Records contained in a dataset
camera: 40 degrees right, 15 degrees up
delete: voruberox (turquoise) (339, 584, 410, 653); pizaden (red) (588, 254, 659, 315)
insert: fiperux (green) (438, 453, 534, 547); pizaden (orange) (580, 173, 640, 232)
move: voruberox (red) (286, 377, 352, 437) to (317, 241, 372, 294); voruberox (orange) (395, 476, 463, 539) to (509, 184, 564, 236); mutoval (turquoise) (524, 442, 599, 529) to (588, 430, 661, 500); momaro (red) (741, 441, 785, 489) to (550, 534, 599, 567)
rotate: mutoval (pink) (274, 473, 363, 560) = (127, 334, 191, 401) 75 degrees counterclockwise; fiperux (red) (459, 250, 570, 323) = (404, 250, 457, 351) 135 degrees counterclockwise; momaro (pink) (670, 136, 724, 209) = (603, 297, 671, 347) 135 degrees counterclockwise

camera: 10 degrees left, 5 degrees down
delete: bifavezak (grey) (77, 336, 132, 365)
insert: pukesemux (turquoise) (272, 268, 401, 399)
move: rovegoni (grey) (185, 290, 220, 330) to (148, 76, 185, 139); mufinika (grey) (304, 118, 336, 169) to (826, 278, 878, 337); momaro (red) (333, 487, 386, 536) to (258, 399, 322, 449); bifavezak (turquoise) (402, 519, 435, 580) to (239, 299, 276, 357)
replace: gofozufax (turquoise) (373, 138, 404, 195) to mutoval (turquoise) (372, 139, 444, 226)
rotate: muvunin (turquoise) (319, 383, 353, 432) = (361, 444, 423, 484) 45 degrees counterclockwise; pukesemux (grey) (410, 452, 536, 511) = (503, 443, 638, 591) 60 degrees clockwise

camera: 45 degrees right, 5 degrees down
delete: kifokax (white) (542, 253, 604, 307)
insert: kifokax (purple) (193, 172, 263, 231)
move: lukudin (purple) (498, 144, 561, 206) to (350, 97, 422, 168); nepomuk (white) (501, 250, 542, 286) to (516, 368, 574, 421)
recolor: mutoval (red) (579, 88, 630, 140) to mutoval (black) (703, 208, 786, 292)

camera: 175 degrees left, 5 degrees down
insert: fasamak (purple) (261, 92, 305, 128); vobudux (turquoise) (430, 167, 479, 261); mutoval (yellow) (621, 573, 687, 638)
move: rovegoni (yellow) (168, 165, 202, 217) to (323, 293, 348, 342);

Work request ::
Give back all of the entries exactly as written.

Solution for this problem ::
camera: 40 degrees right, 15 degrees up
delete: voruberox (turquoise) (339, 584, 410, 653); pizaden (red) (588, 254, 659, 315)
insert: fiperux (green) (438, 453, 534, 547); pizaden (orange) (580, 173, 640, 232)
move: voruberox (red) (286, 377, 352, 437) to (317, 241, 372, 294); voruberox (orange) (395, 476, 463, 539) to (509, 184, 564, 236); mutoval (turquoise) (524, 442, 599, 529) to (588, 430, 661, 500); momaro (red) (741, 441, 785, 489) to (550, 534, 599, 567)
rotate: mutoval (pink) (274, 473, 363, 560) = (127, 334, 191, 401) 75 degrees counterclockwise; fiperux (red) (459, 250, 570, 323) = (404, 250, 457, 351) 135 degrees counterclockwise; momaro (pink) (670, 136, 724, 209) = (603, 297, 671, 347) 135 degrees counterclockwise

camera: 10 degrees left, 5 degrees down
delete: bifavezak (grey) (77, 336, 132, 365)
insert: pukesemux (turquoise) (272, 268, 401, 399)
move: rovegoni (grey) (185, 290, 220, 330) to (148, 76, 185, 139); mufinika (grey) (304, 118, 336, 169) to (826, 278, 878, 337); momaro (red) (333, 487, 386, 536) to (258, 399, 322, 449); bifavezak (turquoise) (402, 519, 435, 580) to (239, 299, 276, 357)
replace: gofozufax (turquoise) (373, 138, 404, 195) to mutoval (turquoise) (372, 139, 444, 226)
rotate: muvunin (turquoise) (319, 383, 353, 432) = (361, 444, 423, 484) 45 degrees counterclockwise; pukesemux (grey) (410, 452, 536, 511) = (503, 443, 638, 591) 60 degrees clockwise

camera: 45 degrees right, 5 degrees down
delete: kifokax (white) (542, 253, 604, 307)
insert: kifokax (purple) (193, 172, 263, 231)
move: lukudin (purple) (498, 144, 561, 206) to (350, 97, 422, 168); nepomuk (white) (501, 250, 542, 286) to (516, 368, 574, 421)
recolor: mutoval (red) (579, 88, 630, 140) to mutoval (black) (703, 208, 786, 292)

camera: 175 degrees left, 5 degrees down
insert: fasamak (purple) (261, 92, 305, 128); vobudux (turquoise) (430, 167, 479, 261); mutoval (yellow) (621, 573, 687, 638)
move: rovegoni (yellow) (168, 165, 202, 217) to (323, 293, 348, 342);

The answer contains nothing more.